Exercise prompt - Reproduce exactly, with no other output, every line of the data below from the line containing "(262, 372) = (390, 346): yellow" to the end, inclusive.

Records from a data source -
◆ ◆ ◆ ◆ ◆ ◆ ◆

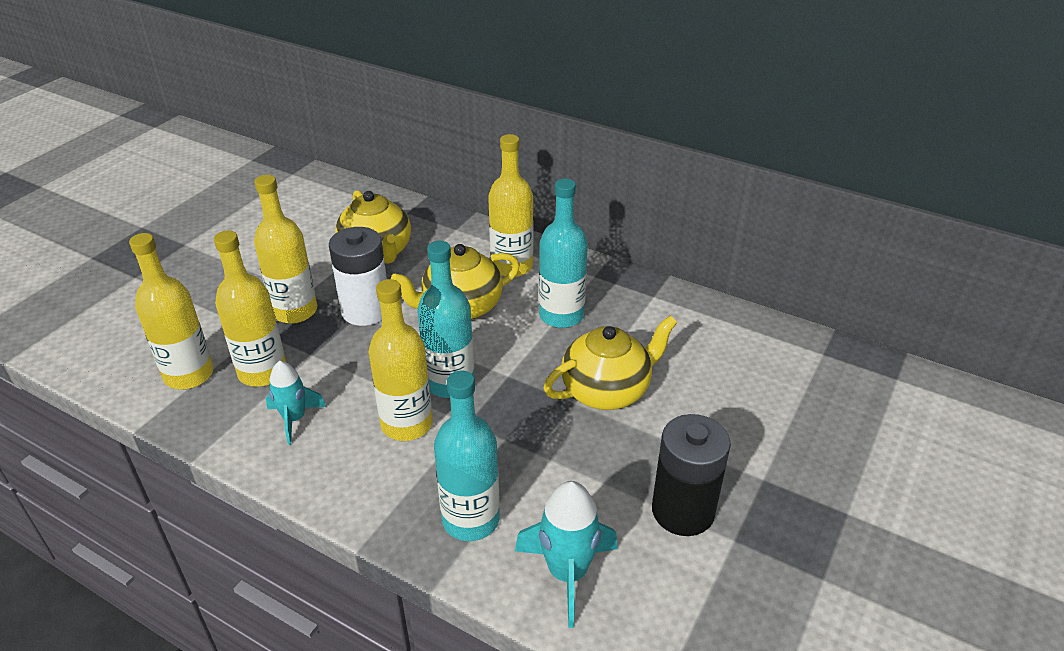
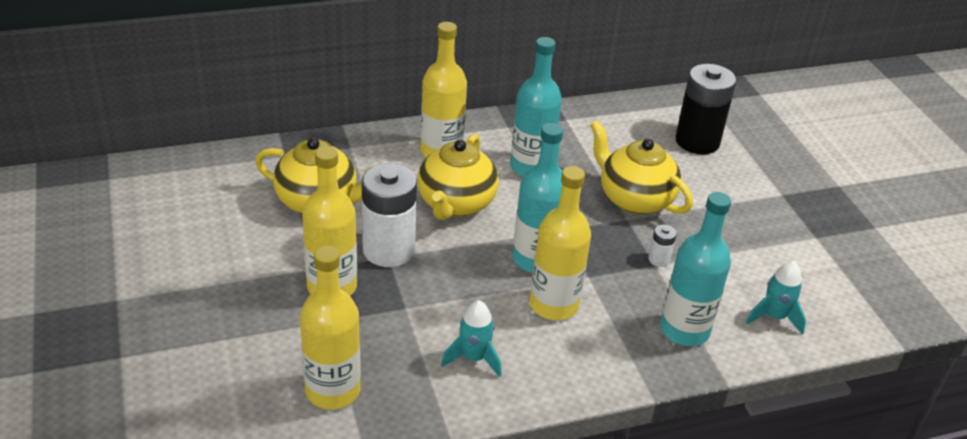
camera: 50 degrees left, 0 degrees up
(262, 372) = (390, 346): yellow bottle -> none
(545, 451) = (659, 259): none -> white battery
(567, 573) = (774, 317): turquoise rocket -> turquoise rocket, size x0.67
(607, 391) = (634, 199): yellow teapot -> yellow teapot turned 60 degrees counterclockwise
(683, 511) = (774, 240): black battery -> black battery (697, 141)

◆ ◆ ◆ ◆ ◆ ◆ ◆

Written solution -
(262, 372) = (390, 346): yellow bottle -> none
(545, 451) = (659, 259): none -> white battery
(567, 573) = (774, 317): turquoise rocket -> turquoise rocket, size x0.67
(607, 391) = (634, 199): yellow teapot -> yellow teapot turned 60 degrees counterclockwise
(683, 511) = (774, 240): black battery -> black battery (697, 141)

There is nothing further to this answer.